[What the task asks]:
Reproduce every one of the rows below line for line, without changing anything.

[start Stored rows]

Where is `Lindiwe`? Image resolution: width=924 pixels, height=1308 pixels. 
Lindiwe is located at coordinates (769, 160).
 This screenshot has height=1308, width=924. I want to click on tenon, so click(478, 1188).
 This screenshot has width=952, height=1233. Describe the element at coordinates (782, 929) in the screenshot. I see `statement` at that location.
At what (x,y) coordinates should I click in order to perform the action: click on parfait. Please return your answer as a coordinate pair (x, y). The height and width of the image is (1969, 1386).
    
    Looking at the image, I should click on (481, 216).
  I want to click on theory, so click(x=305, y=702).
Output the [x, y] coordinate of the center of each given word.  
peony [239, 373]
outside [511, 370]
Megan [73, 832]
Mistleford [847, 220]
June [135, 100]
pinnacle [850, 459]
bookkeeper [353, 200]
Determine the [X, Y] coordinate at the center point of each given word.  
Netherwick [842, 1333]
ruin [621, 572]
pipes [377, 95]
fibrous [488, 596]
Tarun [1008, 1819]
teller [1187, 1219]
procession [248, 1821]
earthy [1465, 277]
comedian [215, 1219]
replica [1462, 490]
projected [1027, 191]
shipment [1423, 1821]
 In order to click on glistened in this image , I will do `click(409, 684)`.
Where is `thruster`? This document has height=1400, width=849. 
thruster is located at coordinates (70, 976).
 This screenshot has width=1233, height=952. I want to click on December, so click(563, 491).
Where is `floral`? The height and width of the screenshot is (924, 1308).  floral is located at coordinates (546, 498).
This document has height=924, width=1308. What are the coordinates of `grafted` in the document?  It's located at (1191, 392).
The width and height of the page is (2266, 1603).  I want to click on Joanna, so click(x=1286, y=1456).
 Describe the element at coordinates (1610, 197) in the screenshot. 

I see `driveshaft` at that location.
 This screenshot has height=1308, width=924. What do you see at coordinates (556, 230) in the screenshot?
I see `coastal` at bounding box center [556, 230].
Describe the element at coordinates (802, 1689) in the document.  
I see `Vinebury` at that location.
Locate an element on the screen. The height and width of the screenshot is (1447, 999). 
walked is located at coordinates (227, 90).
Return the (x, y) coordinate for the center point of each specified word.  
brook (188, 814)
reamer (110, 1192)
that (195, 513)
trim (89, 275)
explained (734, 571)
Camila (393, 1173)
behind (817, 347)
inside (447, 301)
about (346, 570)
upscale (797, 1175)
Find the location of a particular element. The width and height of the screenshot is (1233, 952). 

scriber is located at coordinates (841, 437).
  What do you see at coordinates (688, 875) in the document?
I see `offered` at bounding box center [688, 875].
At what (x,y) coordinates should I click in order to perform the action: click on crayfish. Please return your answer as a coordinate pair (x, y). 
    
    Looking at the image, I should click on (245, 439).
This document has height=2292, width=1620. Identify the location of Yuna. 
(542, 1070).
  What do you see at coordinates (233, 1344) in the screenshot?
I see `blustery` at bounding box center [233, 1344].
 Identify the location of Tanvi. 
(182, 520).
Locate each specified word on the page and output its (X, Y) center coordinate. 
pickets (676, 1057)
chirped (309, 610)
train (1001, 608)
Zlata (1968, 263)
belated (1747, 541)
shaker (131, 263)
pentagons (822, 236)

[end Stored rows]

[Task solution]:
Where is `Lindiwe`? Image resolution: width=924 pixels, height=1308 pixels. 
Lindiwe is located at coordinates (769, 160).
 This screenshot has height=1308, width=924. I want to click on tenon, so click(478, 1188).
 This screenshot has width=952, height=1233. Describe the element at coordinates (782, 929) in the screenshot. I see `statement` at that location.
At what (x,y) coordinates should I click in order to perform the action: click on parfait. Please return your answer as a coordinate pair (x, y). The height and width of the image is (1969, 1386).
    
    Looking at the image, I should click on (481, 216).
  I want to click on theory, so click(x=305, y=702).
Output the [x, y] coordinate of the center of each given word.  
peony [239, 373]
outside [511, 370]
Megan [73, 832]
Mistleford [847, 220]
June [135, 100]
pinnacle [850, 459]
bookkeeper [353, 200]
Determine the [X, Y] coordinate at the center point of each given word.  
Netherwick [842, 1333]
ruin [621, 572]
pipes [377, 95]
fibrous [488, 596]
Tarun [1008, 1819]
teller [1187, 1219]
procession [248, 1821]
earthy [1465, 277]
comedian [215, 1219]
replica [1462, 490]
projected [1027, 191]
shipment [1423, 1821]
 In order to click on glistened in this image , I will do `click(409, 684)`.
Where is `thruster`? This document has height=1400, width=849. 
thruster is located at coordinates (70, 976).
 This screenshot has width=1233, height=952. I want to click on December, so click(563, 491).
Where is `floral`? The height and width of the screenshot is (924, 1308).  floral is located at coordinates (546, 498).
This document has height=924, width=1308. What are the coordinates of `grafted` in the document?  It's located at (1191, 392).
The width and height of the page is (2266, 1603).  I want to click on Joanna, so click(x=1286, y=1456).
 Describe the element at coordinates (1610, 197) in the screenshot. 

I see `driveshaft` at that location.
 This screenshot has height=1308, width=924. What do you see at coordinates (556, 230) in the screenshot?
I see `coastal` at bounding box center [556, 230].
Describe the element at coordinates (802, 1689) in the document.  
I see `Vinebury` at that location.
Locate an element on the screen. The height and width of the screenshot is (1447, 999). 
walked is located at coordinates (227, 90).
Return the (x, y) coordinate for the center point of each specified word.  
brook (188, 814)
reamer (110, 1192)
that (195, 513)
trim (89, 275)
explained (734, 571)
Camila (393, 1173)
behind (817, 347)
inside (447, 301)
about (346, 570)
upscale (797, 1175)
Find the location of a particular element. The width and height of the screenshot is (1233, 952). 

scriber is located at coordinates (841, 437).
  What do you see at coordinates (688, 875) in the document?
I see `offered` at bounding box center [688, 875].
At what (x,y) coordinates should I click in order to perform the action: click on crayfish. Please return your answer as a coordinate pair (x, y). 
    
    Looking at the image, I should click on (245, 439).
This document has height=2292, width=1620. Identify the location of Yuna. 
(542, 1070).
  What do you see at coordinates (233, 1344) in the screenshot?
I see `blustery` at bounding box center [233, 1344].
 Identify the location of Tanvi. 
(182, 520).
Locate each specified word on the page and output its (X, Y) center coordinate. 
pickets (676, 1057)
chirped (309, 610)
train (1001, 608)
Zlata (1968, 263)
belated (1747, 541)
shaker (131, 263)
pentagons (822, 236)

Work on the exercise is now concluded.